EXERCISE GOAL
Please filter the data below down to the lines holding the string "pink".

SOURCE DATA
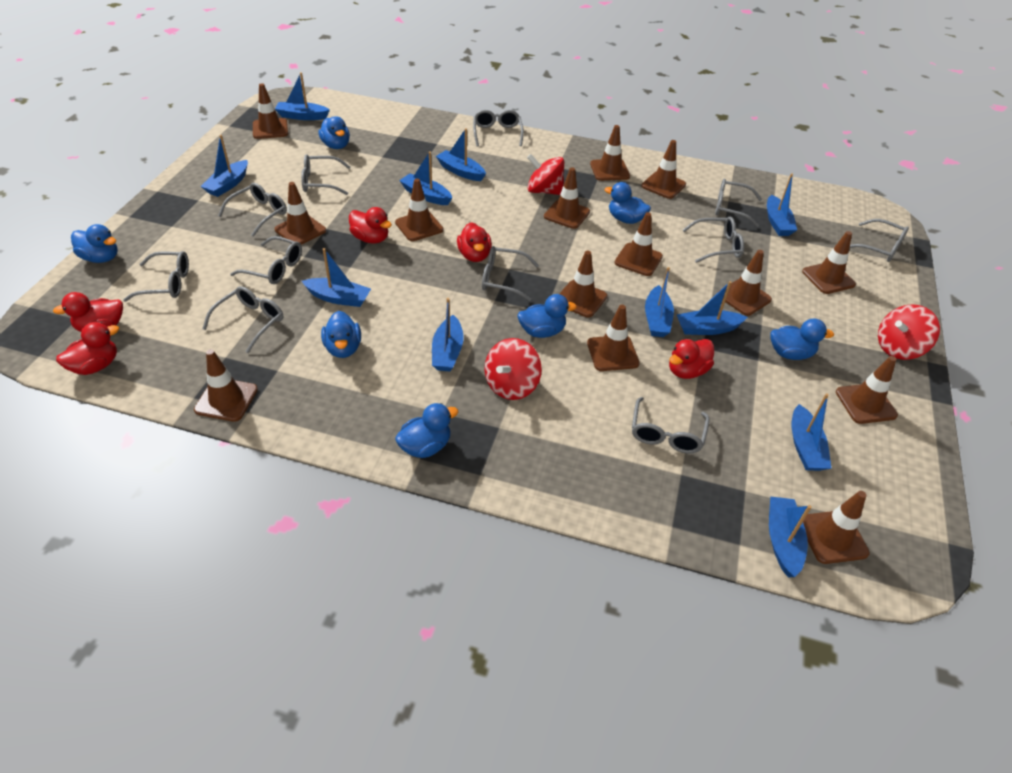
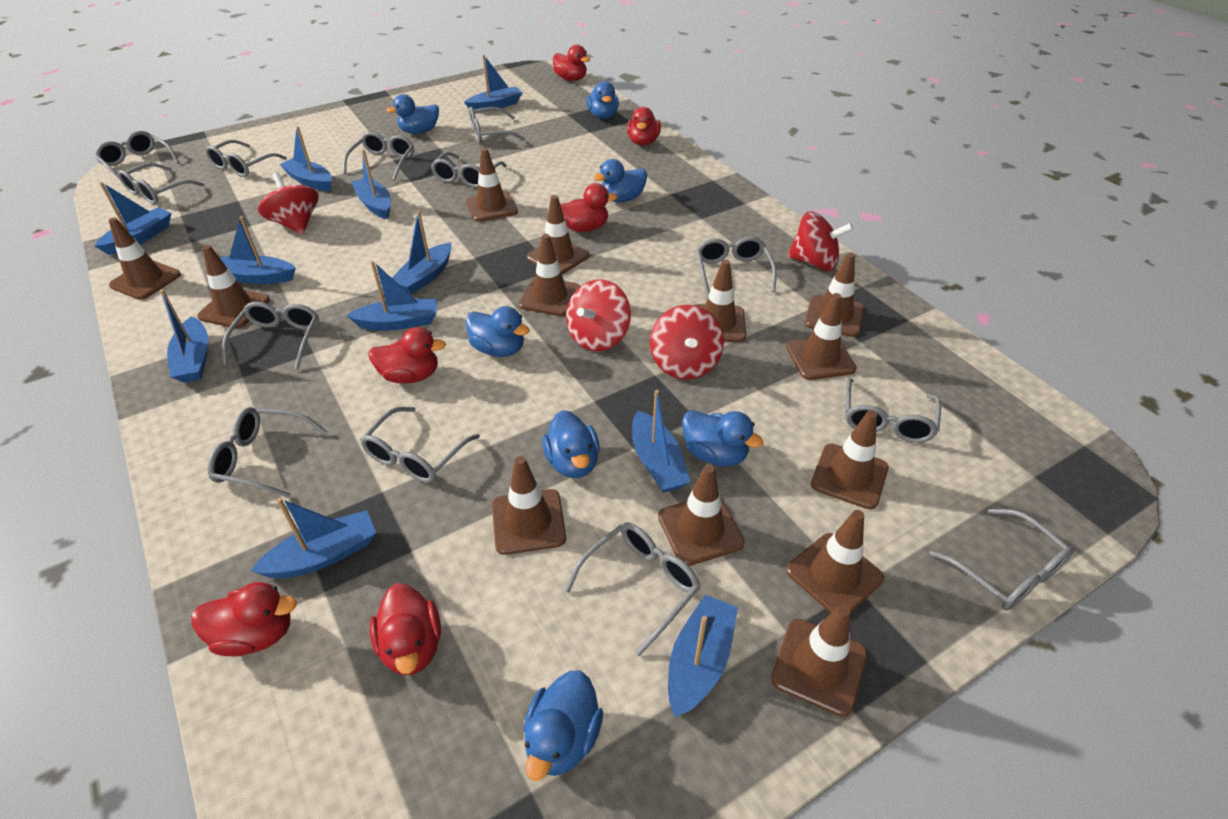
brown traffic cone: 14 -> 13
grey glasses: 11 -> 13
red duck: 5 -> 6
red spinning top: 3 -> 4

...

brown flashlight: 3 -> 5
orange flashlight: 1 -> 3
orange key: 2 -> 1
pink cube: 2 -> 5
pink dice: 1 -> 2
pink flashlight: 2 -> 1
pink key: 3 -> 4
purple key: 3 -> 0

...

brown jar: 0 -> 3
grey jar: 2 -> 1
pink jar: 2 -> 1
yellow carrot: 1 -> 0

RESPONSE TO THIS EXERCISE
pink cube: 2 -> 5
pink dice: 1 -> 2
pink flashlight: 2 -> 1
pink key: 3 -> 4
pink jar: 2 -> 1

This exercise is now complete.